# Stated problem
Copy out each line below that contains the string "Violino".

Dataset rows:

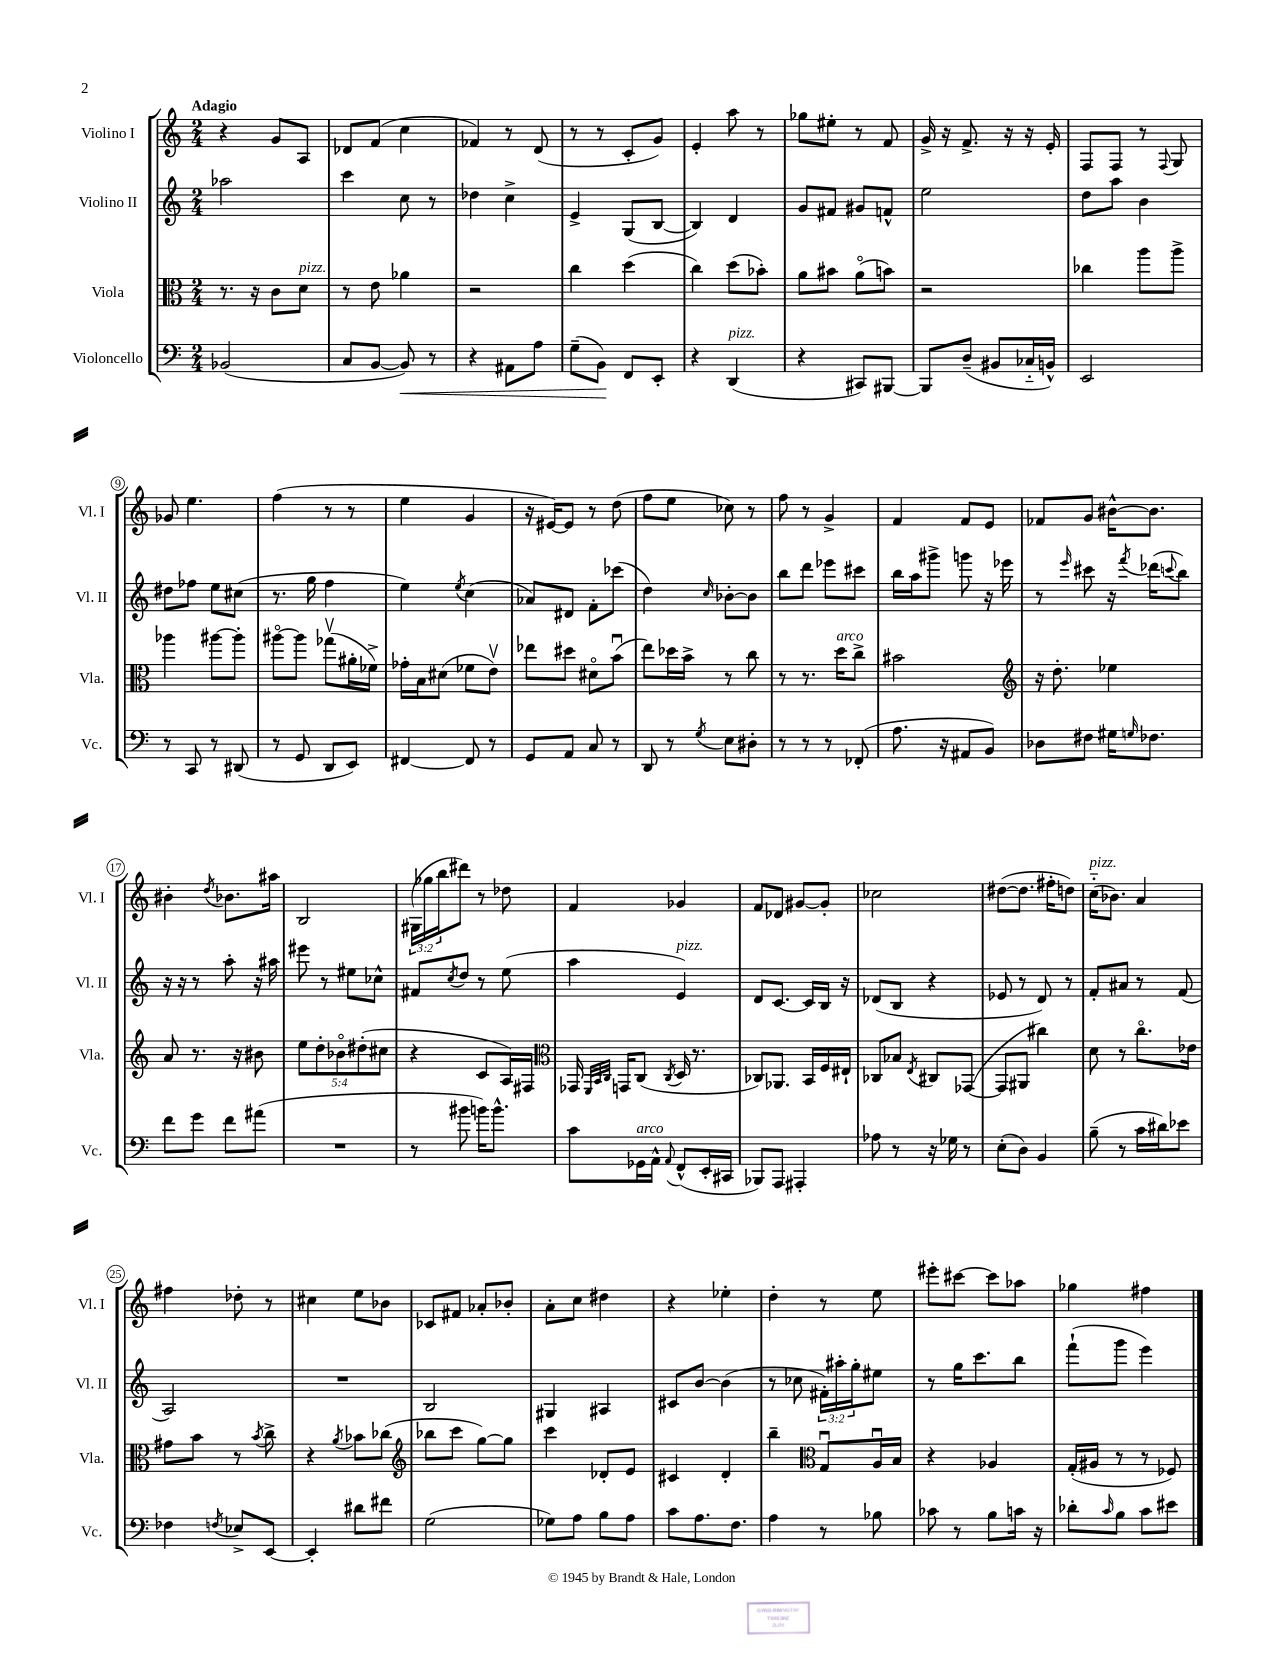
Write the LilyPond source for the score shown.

<<
\new StaffGroup <<
\new Staff = "s0" \with { instrumentName = "Violino I" shortInstrumentName = "Vl. I" } {
    \clef treble \key c \major \numericTimeSignature \time 2/4 \override Staff.TupletNumber.text = #tuplet-number::calc-fraction-text \tempo "Adagio"
    r4 g'8 a8 |
    des'8 f'8( c''4 |
    fes'4) r8 d'8( |
    r8 r8 c'8-. g'8) |
    e'4-. a''8 r8 |
    ges''8 eis''8-. r8 f'8 |
    g'16-> r16 f'8.-> r16 r16 e'16-. |
    f8 f8 r8 \appoggiatura { f8 } g8 |
    ges'8 e''4. |
    f''4( r8 r8 |
    e''4 g'4 |
    r16 eis'16~) eis'8 r8 d''8( |
    f''8 e''8 ces''8) r8 |
    f''8 r8 g'4-> |
    f'4 f'8 e'8 |
    fes'8 g'8 bis'16~-^ bis'8. |
    bis'4-. \acciaccatura { d''8 } bes'8. ais''16 |
    b2 |
    \tuplet 3/2 { gis16( ges''16 b''16 } dis'''8) r8 des''8 |
    f'4 ges'4 |
    f'8 des'8 gis'8~ gis'8-. |
    ces''2 |
    dis''8~( dis''8. fis''16-. d''8) |
    c''16-_^\markup { \italic "pizz." }( bes'8.) a'4 |
    fis''4 des''8-. r8 |
    cis''4 e''8 bes'8 |
    ces'8 fis'8 aes'8-. bes'8-. |
    a'8-. c''8 dis''4 |
    r4 ees''4-. |
    d''4-. r8 e''8 |
    eis'''8-. cis'''8~ cis'''8 aes''8 |
    ges''4 fis''4 \bar "|." |
}
\new Staff = "s1" \with { instrumentName = "Violino II" shortInstrumentName = "Vl. II" } {
    \clef treble \key c \major \numericTimeSignature \time 2/4 \override Staff.TupletNumber.text = #tuplet-number::calc-fraction-text
    aes''2 |
    c'''4 c''8 r8 |
    des''4 c''4-> |
    e'4-> g8( b8~ |
    b4) d'4 |
    g'8 fis'8 gis'8 f'8-^ |
    e''2 |
    d''8 a''8 b'4 |
    dis''8 fes''8 e''8 cis''8( |
    r8. g''16 f''4 |
    e''4) \acciaccatura { e''8 } c''4( |
    aes'8) dis'8 f'8-. ces'''8( |
    d''4) \grace { c''16 } bes'8~-. bes'8 |
    b''8 d'''8 ees'''8 cis'''8 |
    b''16 a''16 gis'''8-> g'''8 r16 ees'''16 |
    r8 \grace { e'''16 } cis'''8 r16 \acciaccatura { f'''8 } des'''16( \appoggiatura { c'''8 } b''8) |
    r16 r16 r8 a''8-. r16 ais''16 |
    eis'''8 r8 eis''8 ces''8-^ |
    fis'8 \acciaccatura { c''8 } d''8 r8 e''8( |
    a''4 e'4^\markup { \italic "pizz." }) |
    d'8 c'8.~ c'16 b16 r16 |
    des'8( b8 r4 |
    ees'8 r8 d'8) r8 |
    f'8-. ais'8 r8 f'8( |
    a2) |
    R2 |
    b2 |
    gis4 ais4 |
    cis'8 b'8~ b'4( |
    r8 ces''8 \tuplet 3/2 { fis'16-.) ais''16-. g''16-. } eis''8 |
    r8 g''16 c'''8. b''8 |
    f'''8-!( g'''8 e'''4) \bar "|." |
}
\new Staff = "s2" \with { instrumentName = "Viola" shortInstrumentName = "Vla." } {
    \clef alto \key c \major \numericTimeSignature \time 2/4 \override Staff.TupletNumber.text = #tuplet-number::calc-fraction-text
    r8. r16 c'8 d'8^\markup { \italic "pizz." } |
    r8 e'8 aes'4 |
    r2 |
    c''4 d''4( |
    c''4) d''8( bes'8-.) |
    a'8 bis'8 a'8\flageolet( b'8) |
    r2 |
    ces''4 a''8 a''8-> |
    aes''4 ais''8~ ais''8-. |
    ais''8~\flageolet ais''8 ges''8\upbow( ais'16-. fes'16->) |
    ges'16-. b16 dis'8( fes'8 e'8\upbow) |
    ees''8 dis''8 dis'8\flageolet b'8\downbow( |
    e''8) des''16 b'16-> r8 c''8 |
    r8 r8. d''16^\markup { \italic "arco" } c''8-> |
    bis'2 |
    \clef treble r16 d''8.-. ees''4 |
    a'8 r8. r16 bis'8 |
    \tuplet 5/4 { e''8 d''8-. bes'8\flageolet dis''8-.( cis''8 } |
    r4 c'8 a16) fis16 |
    \clef alto ges,16 \grace { f,32 b,32 c32 } g,16 c8( \acciaccatura { c8 } d16 r8. |
    ces8) aes,8. b,16 f16 eis16-! |
    ces8 bes8 \acciaccatura { e8 } cis8 ges,8~( |
    ges,8 ais,8 cis''4) |
    d'8 r8 c''8.\flageolet ees'16 |
    gis'8 b'8 r8 \acciaccatura { b'8 } c''8-> |
    r4 \acciaccatura { a'8 } bes'8 ces''8( |
    \clef treble bes''8 c'''8 g''8~) g''8 |
    c'''4 des'8-. e'8 |
    cis'4 d'4-. |
    b''4-- \clef alto g8\downbow a16\downbow b16 |
    r4 aes4 |
    g16-.( ais16 r8 r8 fes8) \bar "|." |
}
\new Staff = "s3" \with { instrumentName = "Violoncello" shortInstrumentName = "Vc." } {
    \clef bass \key c \major \numericTimeSignature \time 2/4
    bes,2( |
    c8 b,8~ b,8\<) r8 |
    r4 ais,8 a8 |
    g8--( b,8\!) f,8 e,8-. |
    r4 d,4^\markup { \italic "pizz." }( |
    r4 cis,8) bis,,8~ |
    bis,,8 d8--( bis,8 ces16-_ b,16-^) |
    e,2 |
    r8 c,8 r8 dis,8( |
    r8 g,8 d,8 e,8) |
    fis,4~ fis,8 r8 |
    g,8 a,8 c8 r8 |
    d,8 r8 \acciaccatura { g8 } e8 dis8-. |
    r8 r8 r8 fes,8-.( |
    a8. r16 ais,8 b,8) |
    des8 fis8 gis16 \grace { g16 } fes8. |
    f'8 g'8 f'8 ais'8( |
    R2 |
    r8 bis'8 b'16) b'8.-^ |
    c'8 ges,16^\markup { \italic "arco" } a,16-^ \appoggiatura { a,8 } f,8-^( e,16-. cis,16 |
    bes,,8) a,,8 ais,,4-. |
    aes8 r8 r16 ges16 r8 |
    e8-.( d8) b,4 |
    b8--( r8 c'16 dis'16) ees'8 |
    fes4 \acciaccatura { f8 } ees8-> e,8~ |
    e,4-. dis'8 fis'8 |
    g2( |
    ges8) a8 b8 a8 |
    c'8 a8. f8. |
    a4 r8 bes8 |
    ces'8 r8 b8 c'16 r16 |
    des'8-. \grace { c'16 } b8 c'8 eis'8 \bar "|." |
}
>>
>>
\layout { \context { \Score \override BarNumber.stencil = #(make-stencil-circler 0.1 0.3 ly:text-interface::print) } }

# The reply
\new Staff = "s0" \with { instrumentName = "Violino I" shortInstrumentName = "Vl. I" } {
\new Staff = "s1" \with { instrumentName = "Violino II" shortInstrumentName = "Vl. II" } {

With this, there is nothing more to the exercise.